What you should do:
Below is a listing. Gather each line of it that contains "none".

Dataset excerpts:
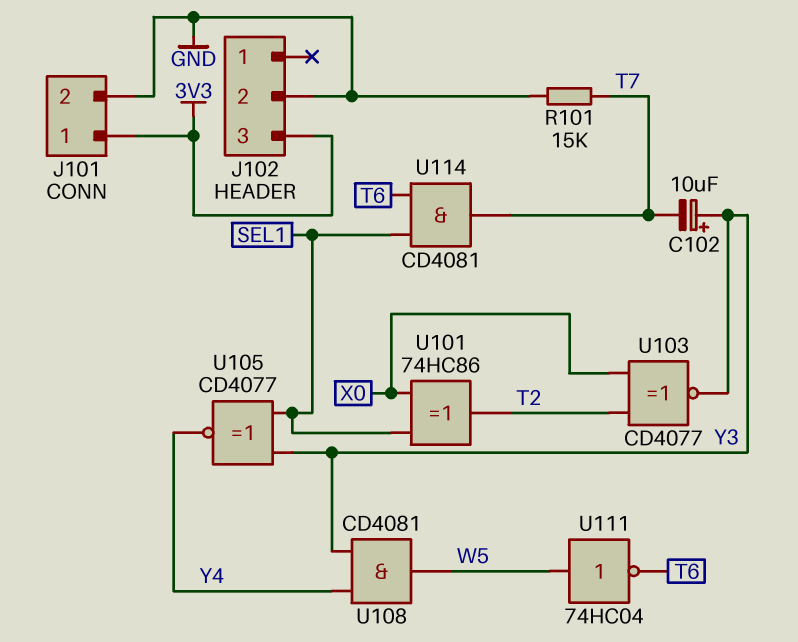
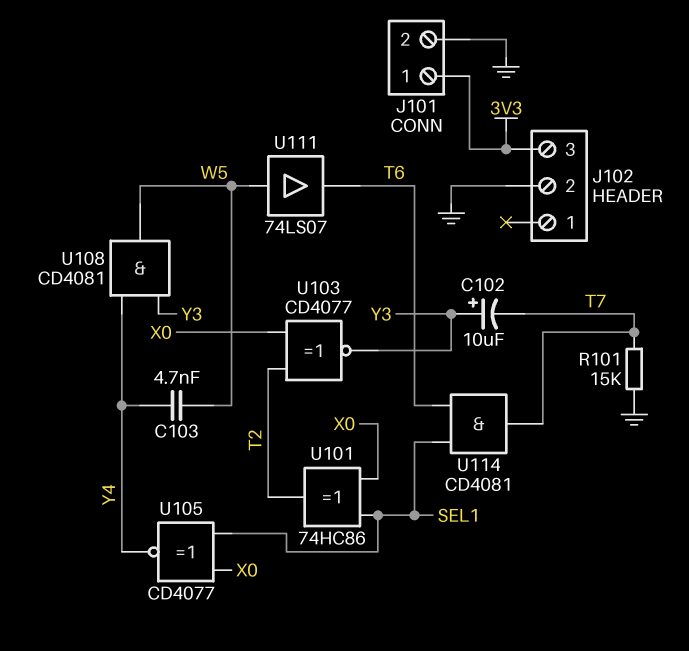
C103: none -> 4.7nF (W5, Y4)
U105: XNOR CD4077 (in SEL1, in Y3, out Y4) -> XNOR CD4077 (in SEL1, in X0, out Y4)
U111: NOT 74HC04 (in W5, out T6) -> buffer 74LS07 (in W5, out T6)

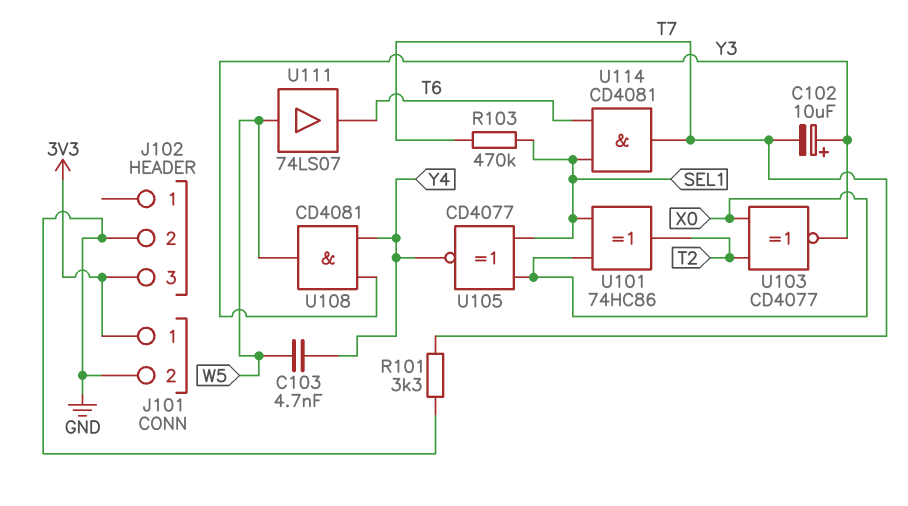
R101: 15k (GND, T7) -> 3.3k (GND, T7)
R103: none -> 470k (SEL1, T7)

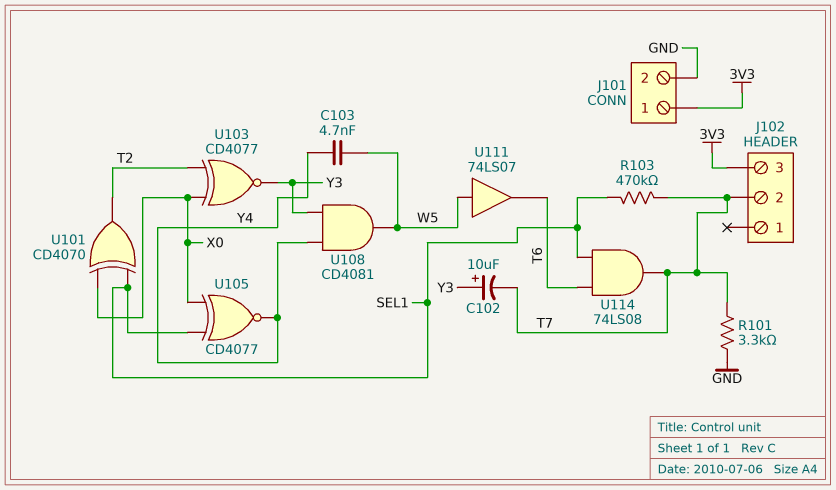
J102 pin 2: GND -> T7
U101: XOR 74HC86 (in SEL1, in X0, out T2) -> XOR CD4070 (in SEL1, in X0, out T2)
U114: AND CD4081 (in SEL1, in T6, out T7) -> AND 74LS08 (in SEL1, in T6, out T7)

Exercise solution:
C103: none -> 4.7nF (W5, Y4)
R103: none -> 470k (SEL1, T7)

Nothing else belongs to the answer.